*** Block opens ***

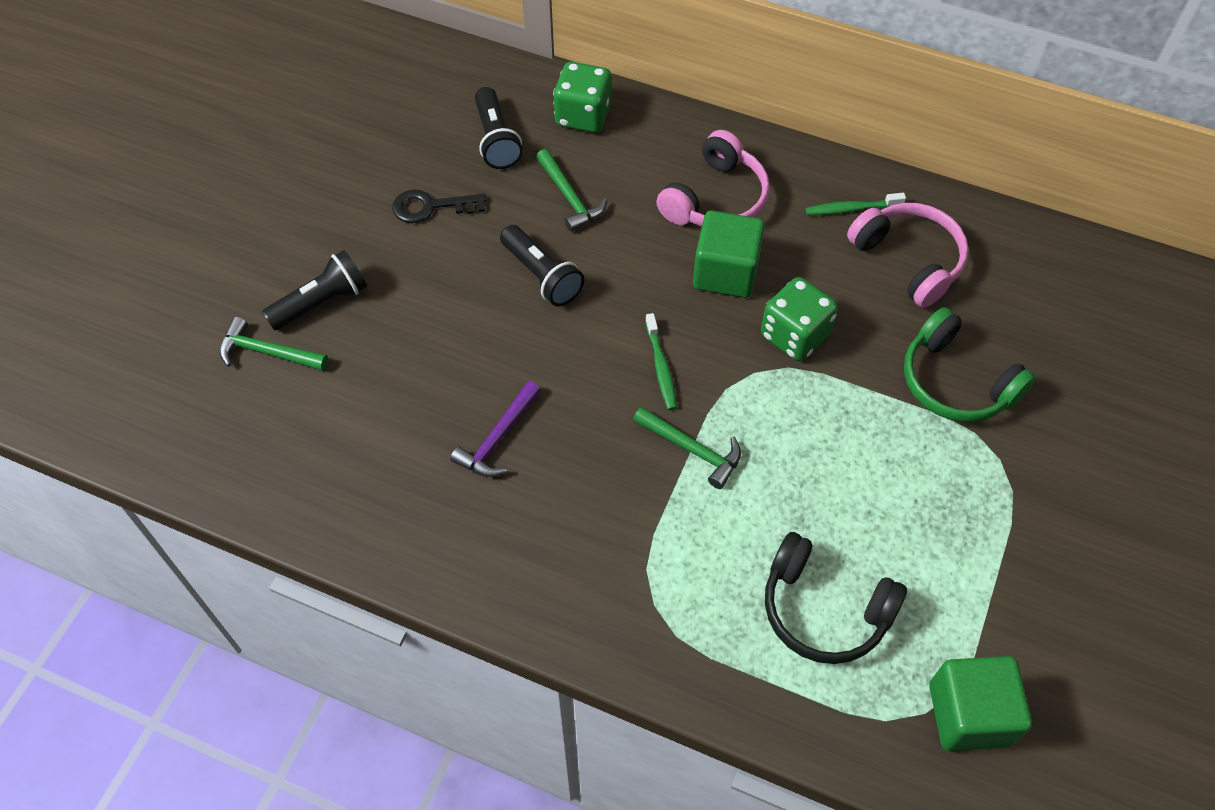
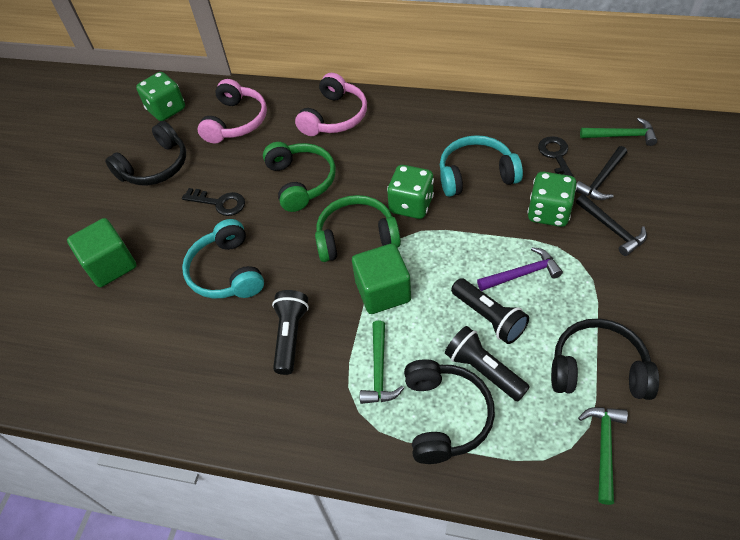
black hammer: 0 -> 2
black headphones: 1 -> 3
black key: 1 -> 2
green dice: 2 -> 3
green headphones: 1 -> 2
green toothbrush: 2 -> 0
turquoise headphones: 0 -> 2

*** Block closes ***

PROBLEM TO SOLVE: In the data shown above, how many lines hold the string "headphones"? The answer is the number alone.

RESPONSE: 3